** What you will do **
Where the listing below has a line with "GAS2: MQ-3 -> MQ-2", write out exactly that line and every line after it, stopping after the line with "STEPPER pin IN2: GP28 -> GP20".

** Source material **
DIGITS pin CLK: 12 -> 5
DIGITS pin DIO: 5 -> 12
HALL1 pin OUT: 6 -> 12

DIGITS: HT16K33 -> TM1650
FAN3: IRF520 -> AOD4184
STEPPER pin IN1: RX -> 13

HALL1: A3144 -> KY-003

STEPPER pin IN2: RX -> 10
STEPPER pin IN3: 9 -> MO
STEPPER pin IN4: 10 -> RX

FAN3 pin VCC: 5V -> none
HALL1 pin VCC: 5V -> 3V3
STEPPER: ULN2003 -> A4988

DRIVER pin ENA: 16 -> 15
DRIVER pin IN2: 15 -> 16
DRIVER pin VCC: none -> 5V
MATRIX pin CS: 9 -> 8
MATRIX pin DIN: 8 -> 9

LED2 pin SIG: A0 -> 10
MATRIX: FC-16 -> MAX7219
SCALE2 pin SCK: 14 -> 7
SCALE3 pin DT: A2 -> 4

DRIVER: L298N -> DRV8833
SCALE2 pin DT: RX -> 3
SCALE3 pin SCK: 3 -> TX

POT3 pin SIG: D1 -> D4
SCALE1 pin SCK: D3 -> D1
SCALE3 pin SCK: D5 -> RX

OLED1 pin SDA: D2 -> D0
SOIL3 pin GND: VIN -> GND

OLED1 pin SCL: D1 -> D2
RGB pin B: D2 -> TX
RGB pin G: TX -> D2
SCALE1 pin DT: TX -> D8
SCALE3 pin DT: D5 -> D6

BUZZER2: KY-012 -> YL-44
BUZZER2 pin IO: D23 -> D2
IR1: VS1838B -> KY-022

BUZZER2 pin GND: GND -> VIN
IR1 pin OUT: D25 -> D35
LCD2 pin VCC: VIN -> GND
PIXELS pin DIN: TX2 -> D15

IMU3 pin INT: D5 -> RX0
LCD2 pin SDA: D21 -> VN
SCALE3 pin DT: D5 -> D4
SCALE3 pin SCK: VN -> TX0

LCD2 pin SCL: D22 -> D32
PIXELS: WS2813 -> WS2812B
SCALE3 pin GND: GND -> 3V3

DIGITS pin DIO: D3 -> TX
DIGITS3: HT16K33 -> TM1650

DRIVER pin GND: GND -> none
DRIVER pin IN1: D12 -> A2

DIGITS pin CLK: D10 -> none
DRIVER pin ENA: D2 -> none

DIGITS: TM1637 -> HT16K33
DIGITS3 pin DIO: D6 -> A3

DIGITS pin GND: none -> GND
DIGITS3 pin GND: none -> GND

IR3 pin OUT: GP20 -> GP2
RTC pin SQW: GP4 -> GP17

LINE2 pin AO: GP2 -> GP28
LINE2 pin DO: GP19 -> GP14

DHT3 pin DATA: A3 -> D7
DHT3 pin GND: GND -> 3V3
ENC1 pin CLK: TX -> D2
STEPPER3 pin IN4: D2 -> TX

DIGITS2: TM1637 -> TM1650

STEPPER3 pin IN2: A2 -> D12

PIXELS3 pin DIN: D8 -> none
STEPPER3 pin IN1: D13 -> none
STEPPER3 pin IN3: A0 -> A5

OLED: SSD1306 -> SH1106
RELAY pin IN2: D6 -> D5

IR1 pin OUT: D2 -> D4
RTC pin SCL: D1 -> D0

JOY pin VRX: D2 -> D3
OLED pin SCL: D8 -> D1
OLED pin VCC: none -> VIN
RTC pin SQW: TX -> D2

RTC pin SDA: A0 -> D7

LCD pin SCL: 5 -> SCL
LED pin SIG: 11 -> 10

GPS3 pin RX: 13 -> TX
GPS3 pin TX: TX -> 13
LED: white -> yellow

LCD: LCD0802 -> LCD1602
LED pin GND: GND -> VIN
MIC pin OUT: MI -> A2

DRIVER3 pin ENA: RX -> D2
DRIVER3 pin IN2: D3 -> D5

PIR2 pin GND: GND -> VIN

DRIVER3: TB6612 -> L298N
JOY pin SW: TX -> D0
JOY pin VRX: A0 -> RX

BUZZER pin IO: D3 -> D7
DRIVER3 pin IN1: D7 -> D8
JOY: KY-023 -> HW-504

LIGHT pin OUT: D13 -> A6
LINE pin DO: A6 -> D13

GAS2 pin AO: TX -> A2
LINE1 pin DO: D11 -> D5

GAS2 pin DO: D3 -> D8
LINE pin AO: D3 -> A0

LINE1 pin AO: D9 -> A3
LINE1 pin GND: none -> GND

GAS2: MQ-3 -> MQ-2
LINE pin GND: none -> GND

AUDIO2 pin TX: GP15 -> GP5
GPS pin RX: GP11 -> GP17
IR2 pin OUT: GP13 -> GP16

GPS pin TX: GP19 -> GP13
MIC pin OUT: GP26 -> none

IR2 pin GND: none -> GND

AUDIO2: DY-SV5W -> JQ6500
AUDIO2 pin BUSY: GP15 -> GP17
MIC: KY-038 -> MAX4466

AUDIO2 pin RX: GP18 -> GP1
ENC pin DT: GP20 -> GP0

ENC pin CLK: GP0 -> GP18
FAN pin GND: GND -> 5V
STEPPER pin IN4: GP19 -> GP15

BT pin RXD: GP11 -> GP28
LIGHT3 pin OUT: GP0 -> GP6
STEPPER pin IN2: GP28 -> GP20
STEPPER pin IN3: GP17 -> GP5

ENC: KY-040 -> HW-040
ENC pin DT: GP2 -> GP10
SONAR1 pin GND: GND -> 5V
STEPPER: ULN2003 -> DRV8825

** Response for this exercise **
GAS2: MQ-3 -> MQ-2
LINE pin GND: none -> GND

AUDIO2 pin TX: GP15 -> GP5
GPS pin RX: GP11 -> GP17
IR2 pin OUT: GP13 -> GP16

GPS pin TX: GP19 -> GP13
MIC pin OUT: GP26 -> none

IR2 pin GND: none -> GND

AUDIO2: DY-SV5W -> JQ6500
AUDIO2 pin BUSY: GP15 -> GP17
MIC: KY-038 -> MAX4466

AUDIO2 pin RX: GP18 -> GP1
ENC pin DT: GP20 -> GP0

ENC pin CLK: GP0 -> GP18
FAN pin GND: GND -> 5V
STEPPER pin IN4: GP19 -> GP15

BT pin RXD: GP11 -> GP28
LIGHT3 pin OUT: GP0 -> GP6
STEPPER pin IN2: GP28 -> GP20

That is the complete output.